_MATERIAL FOR THIS TASK_:

--------------------

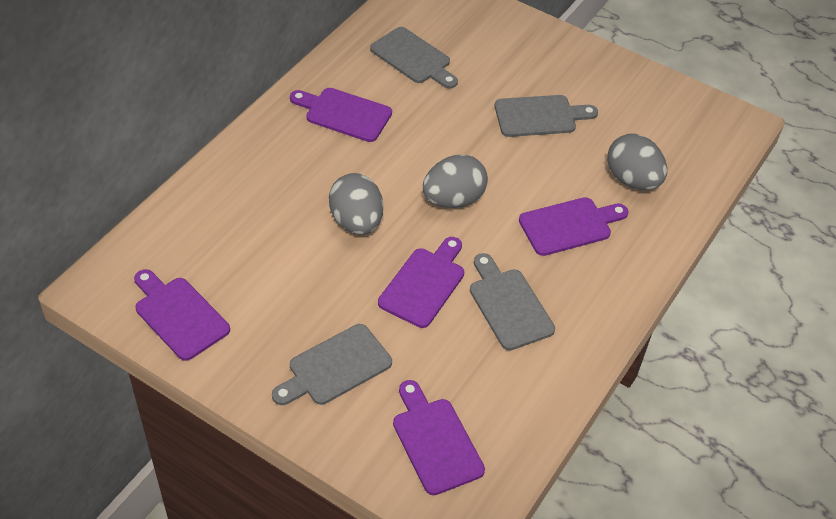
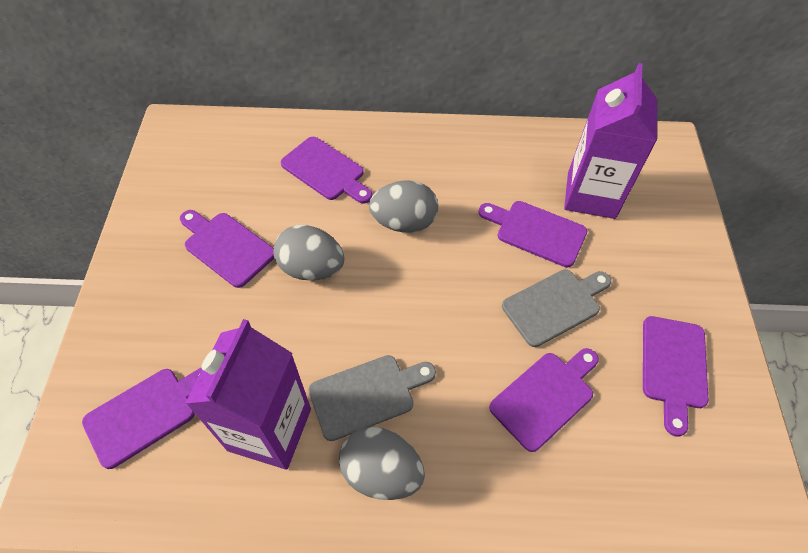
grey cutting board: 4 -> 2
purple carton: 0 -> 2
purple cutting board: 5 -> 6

--------------------

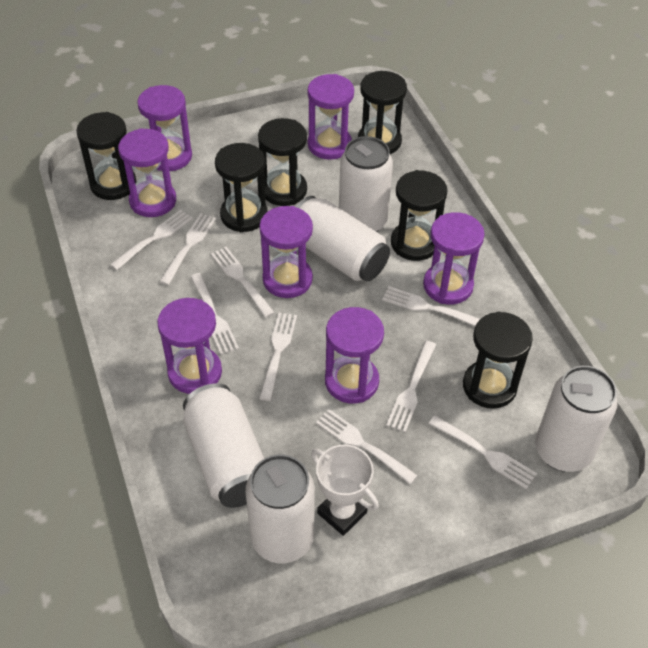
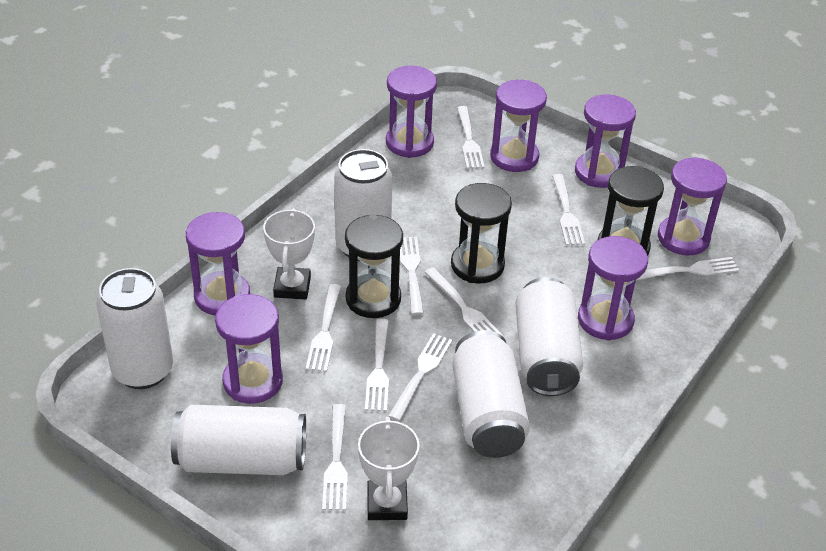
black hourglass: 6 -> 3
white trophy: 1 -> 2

--------------------

_YOUR INSTRUCTIONS_: When you reach the line with "grey cutting board: 4 -> 2" in the records above, start writing out lines exactly, and stop once the line with "purple cutting board: 5 -> 6" has been written; include nothing else.

_EXPECTED ANSWER_:
grey cutting board: 4 -> 2
purple carton: 0 -> 2
purple cutting board: 5 -> 6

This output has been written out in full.